WHAT YOU WILL DO:
Across the data below, how many lines hold "DGND"? Answer with that number and nothing else.

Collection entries
========

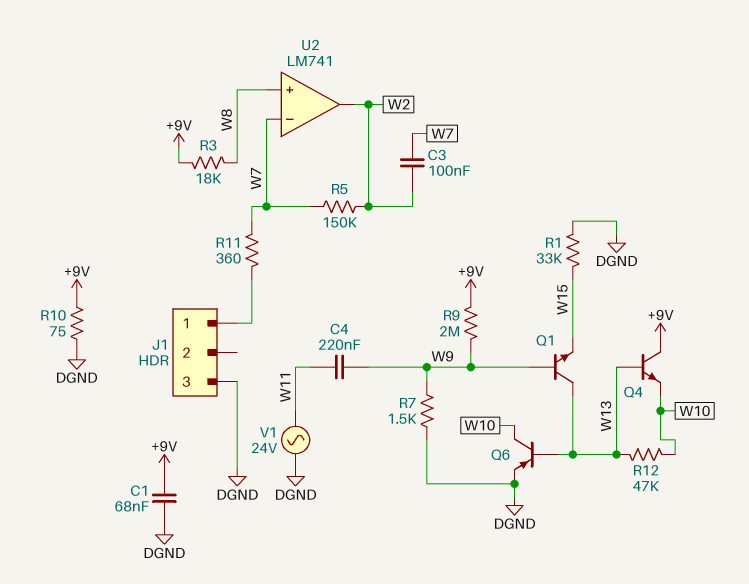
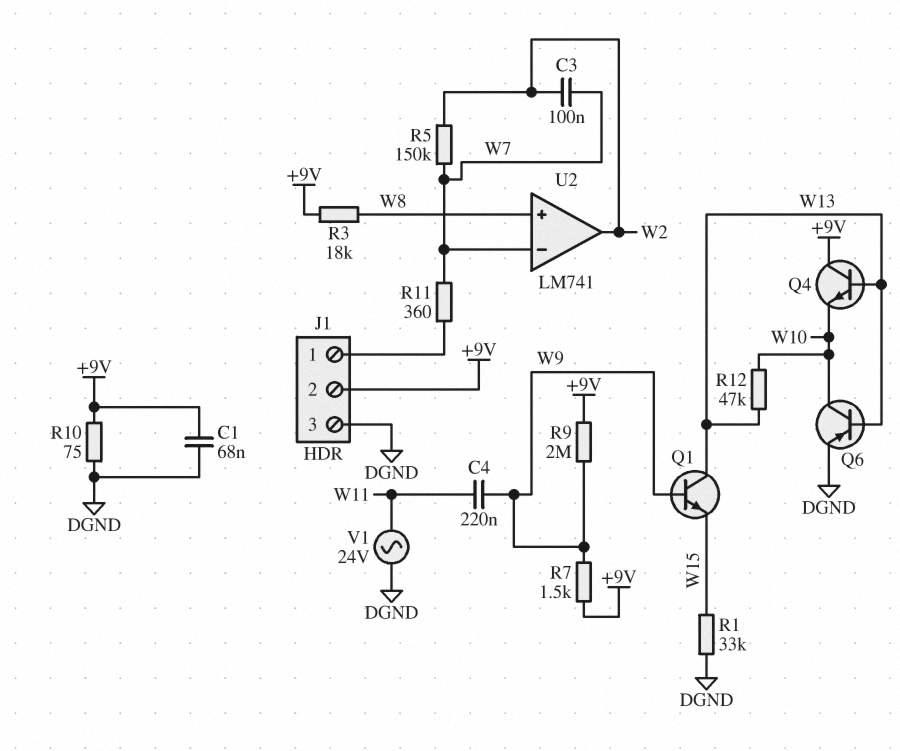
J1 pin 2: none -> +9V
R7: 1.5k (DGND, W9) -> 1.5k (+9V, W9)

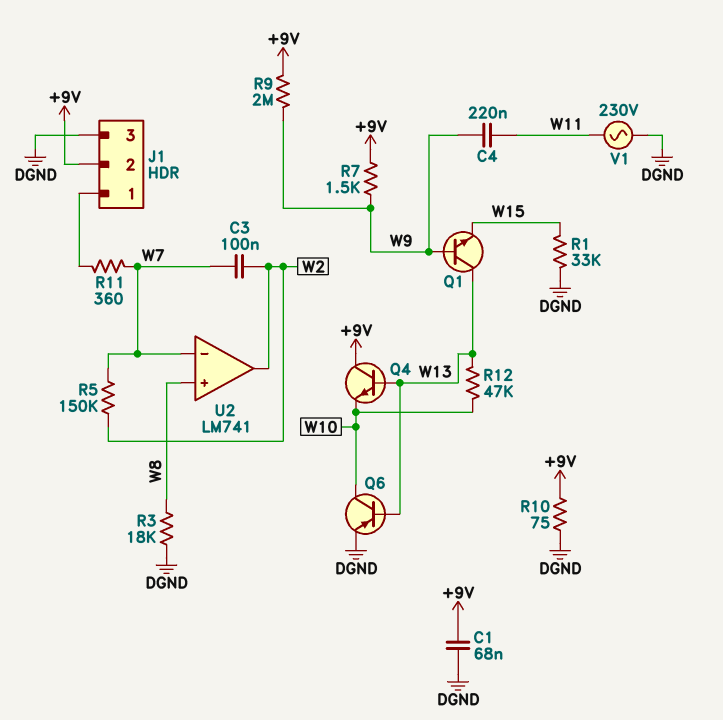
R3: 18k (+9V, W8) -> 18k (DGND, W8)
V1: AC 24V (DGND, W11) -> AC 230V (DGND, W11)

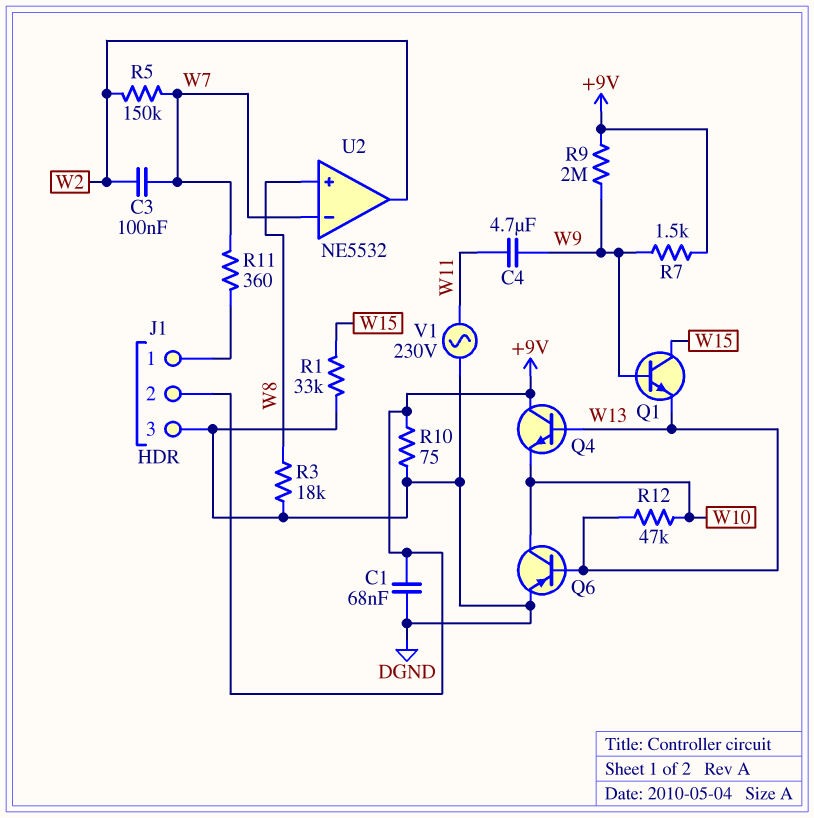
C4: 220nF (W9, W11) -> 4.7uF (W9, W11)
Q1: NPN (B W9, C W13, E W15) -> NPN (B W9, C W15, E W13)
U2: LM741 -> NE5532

========

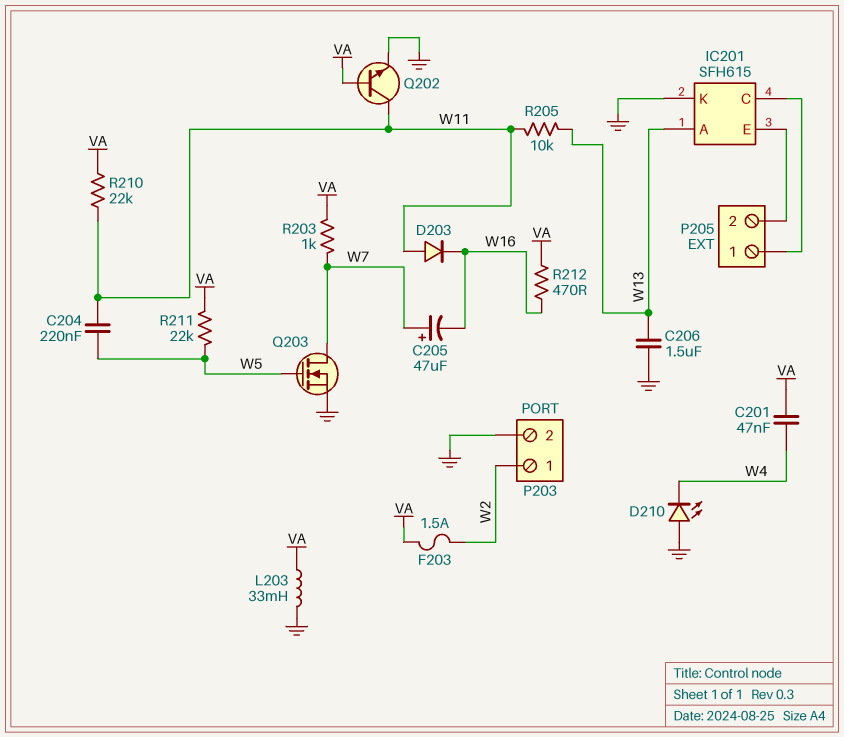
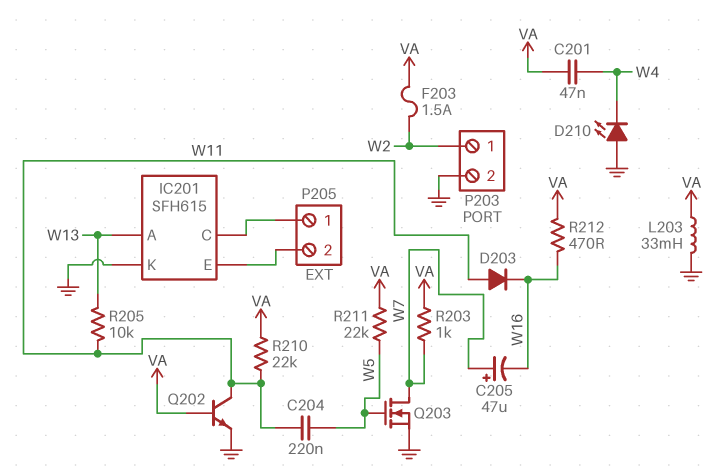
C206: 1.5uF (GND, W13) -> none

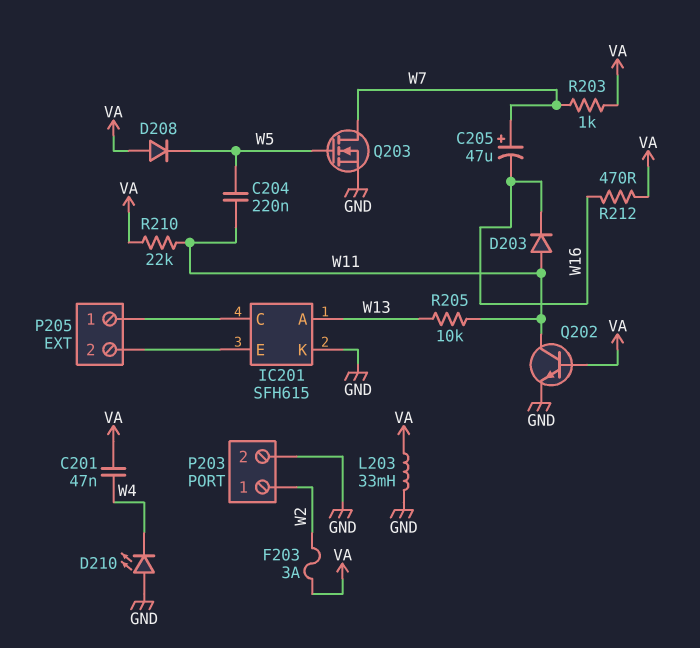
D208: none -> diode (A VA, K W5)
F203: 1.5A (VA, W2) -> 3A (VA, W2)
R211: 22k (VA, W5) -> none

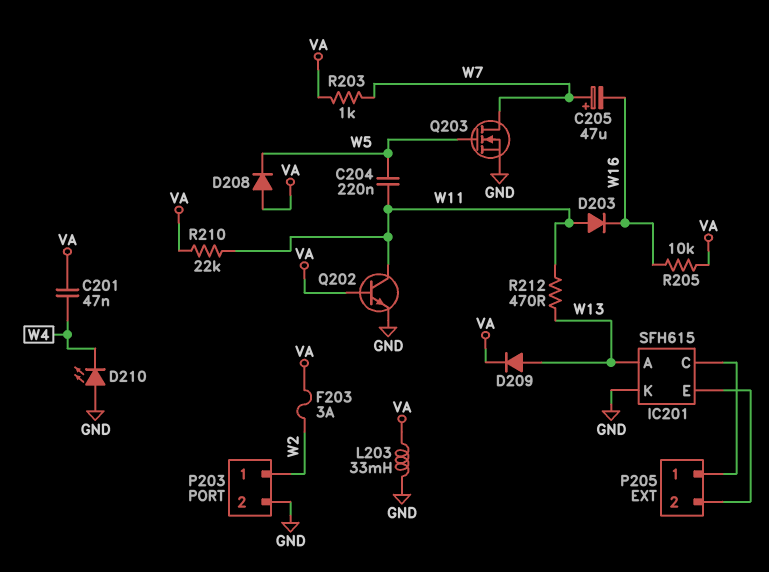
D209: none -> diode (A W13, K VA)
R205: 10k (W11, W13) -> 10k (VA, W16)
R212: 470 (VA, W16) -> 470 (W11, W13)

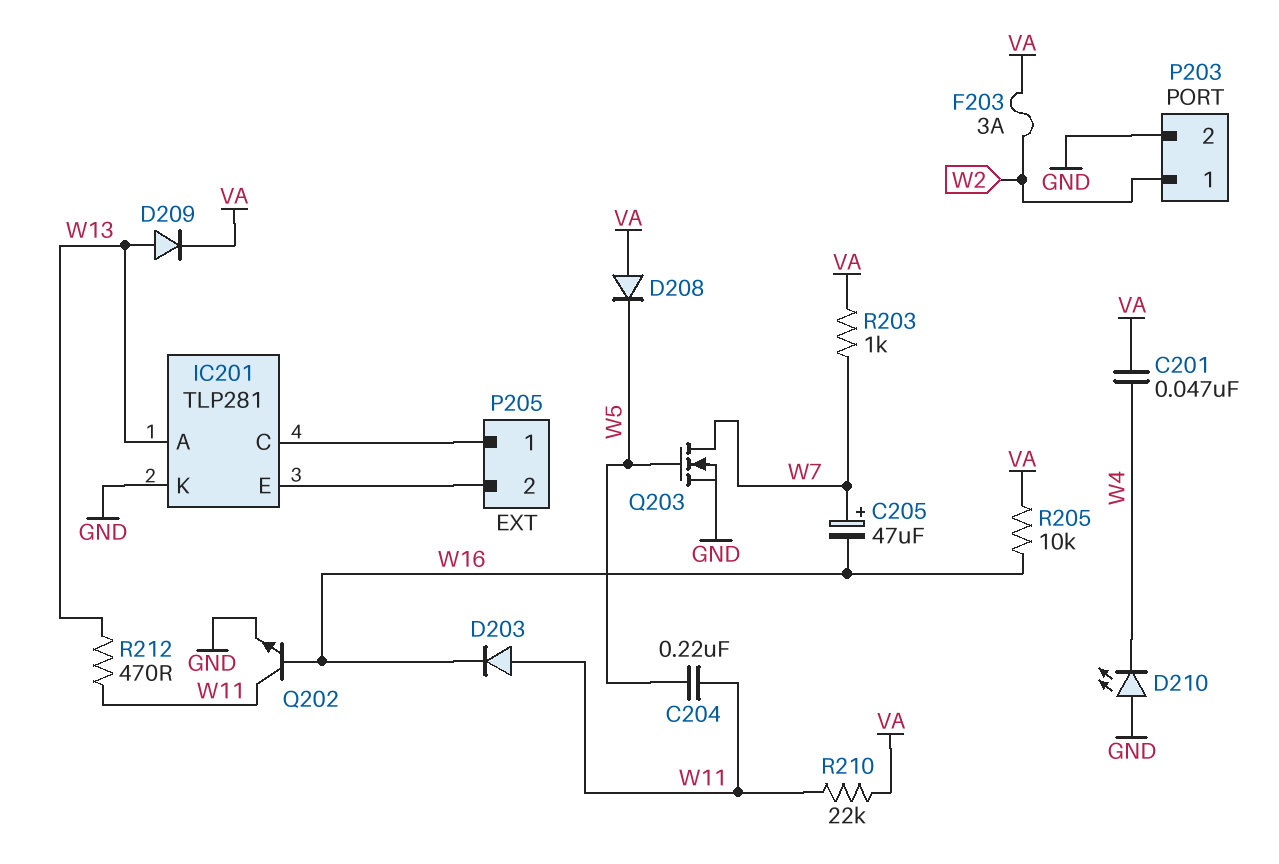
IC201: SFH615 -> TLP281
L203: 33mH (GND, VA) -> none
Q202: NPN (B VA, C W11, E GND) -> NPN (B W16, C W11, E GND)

========

RESULT OF THIS EXERCISE:
3